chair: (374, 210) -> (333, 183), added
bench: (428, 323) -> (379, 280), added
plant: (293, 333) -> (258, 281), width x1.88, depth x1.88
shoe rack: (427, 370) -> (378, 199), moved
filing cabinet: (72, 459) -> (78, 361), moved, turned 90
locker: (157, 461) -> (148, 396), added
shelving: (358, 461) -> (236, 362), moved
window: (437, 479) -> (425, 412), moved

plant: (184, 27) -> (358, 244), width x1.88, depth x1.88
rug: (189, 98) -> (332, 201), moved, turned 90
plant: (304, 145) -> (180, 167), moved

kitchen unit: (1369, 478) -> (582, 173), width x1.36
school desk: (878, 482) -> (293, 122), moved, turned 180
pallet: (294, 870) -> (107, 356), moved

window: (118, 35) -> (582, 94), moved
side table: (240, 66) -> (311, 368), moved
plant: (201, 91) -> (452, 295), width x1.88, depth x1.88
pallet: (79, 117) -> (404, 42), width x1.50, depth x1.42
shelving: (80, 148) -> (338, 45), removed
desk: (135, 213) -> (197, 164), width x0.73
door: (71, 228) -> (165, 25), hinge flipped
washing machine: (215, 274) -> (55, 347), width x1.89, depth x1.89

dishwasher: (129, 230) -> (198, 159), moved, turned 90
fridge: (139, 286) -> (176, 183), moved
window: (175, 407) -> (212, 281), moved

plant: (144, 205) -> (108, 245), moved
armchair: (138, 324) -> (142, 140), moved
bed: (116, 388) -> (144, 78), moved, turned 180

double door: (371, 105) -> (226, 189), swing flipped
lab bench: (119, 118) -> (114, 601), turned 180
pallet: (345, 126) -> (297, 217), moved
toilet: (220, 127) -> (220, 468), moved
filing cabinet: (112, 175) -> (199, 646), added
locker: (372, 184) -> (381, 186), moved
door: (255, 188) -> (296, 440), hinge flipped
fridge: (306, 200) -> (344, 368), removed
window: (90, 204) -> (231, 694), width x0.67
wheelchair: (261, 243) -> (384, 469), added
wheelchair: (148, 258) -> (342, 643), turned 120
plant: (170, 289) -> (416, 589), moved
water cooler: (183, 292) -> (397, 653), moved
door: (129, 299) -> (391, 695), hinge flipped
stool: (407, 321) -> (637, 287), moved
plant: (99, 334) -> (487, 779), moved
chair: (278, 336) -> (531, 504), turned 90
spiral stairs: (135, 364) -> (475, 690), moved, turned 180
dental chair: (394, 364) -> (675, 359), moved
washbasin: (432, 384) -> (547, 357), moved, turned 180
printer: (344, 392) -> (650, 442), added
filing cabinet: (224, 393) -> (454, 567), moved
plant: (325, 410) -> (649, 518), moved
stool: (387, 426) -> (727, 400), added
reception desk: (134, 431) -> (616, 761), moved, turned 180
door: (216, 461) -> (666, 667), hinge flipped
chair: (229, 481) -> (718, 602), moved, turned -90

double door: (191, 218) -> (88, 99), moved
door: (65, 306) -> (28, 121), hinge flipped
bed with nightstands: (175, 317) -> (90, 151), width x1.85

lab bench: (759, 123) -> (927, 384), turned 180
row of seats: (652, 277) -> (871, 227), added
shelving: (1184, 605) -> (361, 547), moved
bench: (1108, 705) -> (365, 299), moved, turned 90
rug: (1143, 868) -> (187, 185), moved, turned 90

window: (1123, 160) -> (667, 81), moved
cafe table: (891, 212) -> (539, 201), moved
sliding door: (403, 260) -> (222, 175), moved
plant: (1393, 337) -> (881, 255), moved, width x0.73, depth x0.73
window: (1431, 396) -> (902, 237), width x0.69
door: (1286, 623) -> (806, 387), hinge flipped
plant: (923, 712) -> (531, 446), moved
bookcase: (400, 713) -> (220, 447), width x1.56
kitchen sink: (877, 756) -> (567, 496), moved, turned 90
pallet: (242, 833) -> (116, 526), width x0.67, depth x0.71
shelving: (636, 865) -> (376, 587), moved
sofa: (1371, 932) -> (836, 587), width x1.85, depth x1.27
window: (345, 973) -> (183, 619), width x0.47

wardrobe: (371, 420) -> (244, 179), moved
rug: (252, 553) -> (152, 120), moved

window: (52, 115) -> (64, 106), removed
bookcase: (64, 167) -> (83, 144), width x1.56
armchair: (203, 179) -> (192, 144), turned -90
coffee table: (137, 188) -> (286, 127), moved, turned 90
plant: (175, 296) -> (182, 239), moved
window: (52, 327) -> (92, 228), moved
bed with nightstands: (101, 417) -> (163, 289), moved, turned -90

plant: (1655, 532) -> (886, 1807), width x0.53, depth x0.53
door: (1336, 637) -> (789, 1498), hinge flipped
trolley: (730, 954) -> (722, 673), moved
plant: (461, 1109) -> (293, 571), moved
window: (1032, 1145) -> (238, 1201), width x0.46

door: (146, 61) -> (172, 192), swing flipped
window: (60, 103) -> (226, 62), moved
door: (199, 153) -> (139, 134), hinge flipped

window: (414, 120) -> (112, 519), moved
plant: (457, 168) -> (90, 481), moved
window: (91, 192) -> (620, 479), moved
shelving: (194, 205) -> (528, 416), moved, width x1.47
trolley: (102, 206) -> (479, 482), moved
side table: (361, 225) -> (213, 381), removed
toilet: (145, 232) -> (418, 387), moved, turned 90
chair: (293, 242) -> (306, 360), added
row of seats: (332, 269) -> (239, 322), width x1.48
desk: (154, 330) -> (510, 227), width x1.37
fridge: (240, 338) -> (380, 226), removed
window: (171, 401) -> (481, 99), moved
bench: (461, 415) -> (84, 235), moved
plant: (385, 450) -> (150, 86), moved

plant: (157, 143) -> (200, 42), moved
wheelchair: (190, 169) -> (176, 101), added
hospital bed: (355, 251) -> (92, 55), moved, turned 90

> [Work instructions]:
Word for word, write out every record.

> [Exercise solution]:
chair: (374, 210) -> (333, 183), added
bench: (428, 323) -> (379, 280), added
plant: (293, 333) -> (258, 281), width x1.88, depth x1.88
shoe rack: (427, 370) -> (378, 199), moved
filing cabinet: (72, 459) -> (78, 361), moved, turned 90
locker: (157, 461) -> (148, 396), added
shelving: (358, 461) -> (236, 362), moved
window: (437, 479) -> (425, 412), moved

plant: (184, 27) -> (358, 244), width x1.88, depth x1.88
rug: (189, 98) -> (332, 201), moved, turned 90
plant: (304, 145) -> (180, 167), moved

kitchen unit: (1369, 478) -> (582, 173), width x1.36
school desk: (878, 482) -> (293, 122), moved, turned 180
pallet: (294, 870) -> (107, 356), moved

window: (118, 35) -> (582, 94), moved
side table: (240, 66) -> (311, 368), moved
plant: (201, 91) -> (452, 295), width x1.88, depth x1.88
pallet: (79, 117) -> (404, 42), width x1.50, depth x1.42
shelving: (80, 148) -> (338, 45), removed
desk: (135, 213) -> (197, 164), width x0.73
door: (71, 228) -> (165, 25), hinge flipped
washing machine: (215, 274) -> (55, 347), width x1.89, depth x1.89

dishwasher: (129, 230) -> (198, 159), moved, turned 90
fridge: (139, 286) -> (176, 183), moved
window: (175, 407) -> (212, 281), moved

plant: (144, 205) -> (108, 245), moved
armchair: (138, 324) -> (142, 140), moved
bed: (116, 388) -> (144, 78), moved, turned 180

double door: (371, 105) -> (226, 189), swing flipped
lab bench: (119, 118) -> (114, 601), turned 180
pallet: (345, 126) -> (297, 217), moved
toilet: (220, 127) -> (220, 468), moved
filing cabinet: (112, 175) -> (199, 646), added
locker: (372, 184) -> (381, 186), moved
door: (255, 188) -> (296, 440), hinge flipped
fridge: (306, 200) -> (344, 368), removed
window: (90, 204) -> (231, 694), width x0.67
wheelchair: (261, 243) -> (384, 469), added
wheelchair: (148, 258) -> (342, 643), turned 120
plant: (170, 289) -> (416, 589), moved
water cooler: (183, 292) -> (397, 653), moved
door: (129, 299) -> (391, 695), hinge flipped
stool: (407, 321) -> (637, 287), moved
plant: (99, 334) -> (487, 779), moved
chair: (278, 336) -> (531, 504), turned 90
spiral stairs: (135, 364) -> (475, 690), moved, turned 180
dental chair: (394, 364) -> (675, 359), moved
washbasin: (432, 384) -> (547, 357), moved, turned 180
printer: (344, 392) -> (650, 442), added
filing cabinet: (224, 393) -> (454, 567), moved
plant: (325, 410) -> (649, 518), moved
stool: (387, 426) -> (727, 400), added
reception desk: (134, 431) -> (616, 761), moved, turned 180
door: (216, 461) -> (666, 667), hinge flipped
chair: (229, 481) -> (718, 602), moved, turned -90

double door: (191, 218) -> (88, 99), moved
door: (65, 306) -> (28, 121), hinge flipped
bed with nightstands: (175, 317) -> (90, 151), width x1.85

lab bench: (759, 123) -> (927, 384), turned 180
row of seats: (652, 277) -> (871, 227), added
shelving: (1184, 605) -> (361, 547), moved
bench: (1108, 705) -> (365, 299), moved, turned 90
rug: (1143, 868) -> (187, 185), moved, turned 90

window: (1123, 160) -> (667, 81), moved
cafe table: (891, 212) -> (539, 201), moved
sliding door: (403, 260) -> (222, 175), moved
plant: (1393, 337) -> (881, 255), moved, width x0.73, depth x0.73
window: (1431, 396) -> (902, 237), width x0.69
door: (1286, 623) -> (806, 387), hinge flipped
plant: (923, 712) -> (531, 446), moved
bookcase: (400, 713) -> (220, 447), width x1.56
kitchen sink: (877, 756) -> (567, 496), moved, turned 90
pallet: (242, 833) -> (116, 526), width x0.67, depth x0.71
shelving: (636, 865) -> (376, 587), moved
sofa: (1371, 932) -> (836, 587), width x1.85, depth x1.27
window: (345, 973) -> (183, 619), width x0.47

wardrobe: (371, 420) -> (244, 179), moved
rug: (252, 553) -> (152, 120), moved

window: (52, 115) -> (64, 106), removed
bookcase: (64, 167) -> (83, 144), width x1.56
armchair: (203, 179) -> (192, 144), turned -90
coffee table: (137, 188) -> (286, 127), moved, turned 90
plant: (175, 296) -> (182, 239), moved
window: (52, 327) -> (92, 228), moved
bed with nightstands: (101, 417) -> (163, 289), moved, turned -90

plant: (1655, 532) -> (886, 1807), width x0.53, depth x0.53
door: (1336, 637) -> (789, 1498), hinge flipped
trolley: (730, 954) -> (722, 673), moved
plant: (461, 1109) -> (293, 571), moved
window: (1032, 1145) -> (238, 1201), width x0.46

door: (146, 61) -> (172, 192), swing flipped
window: (60, 103) -> (226, 62), moved
door: (199, 153) -> (139, 134), hinge flipped

window: (414, 120) -> (112, 519), moved
plant: (457, 168) -> (90, 481), moved
window: (91, 192) -> (620, 479), moved
shelving: (194, 205) -> (528, 416), moved, width x1.47
trolley: (102, 206) -> (479, 482), moved
side table: (361, 225) -> (213, 381), removed
toilet: (145, 232) -> (418, 387), moved, turned 90
chair: (293, 242) -> (306, 360), added
row of seats: (332, 269) -> (239, 322), width x1.48
desk: (154, 330) -> (510, 227), width x1.37
fridge: (240, 338) -> (380, 226), removed
window: (171, 401) -> (481, 99), moved
bench: (461, 415) -> (84, 235), moved
plant: (385, 450) -> (150, 86), moved

plant: (157, 143) -> (200, 42), moved
wheelchair: (190, 169) -> (176, 101), added
hospital bed: (355, 251) -> (92, 55), moved, turned 90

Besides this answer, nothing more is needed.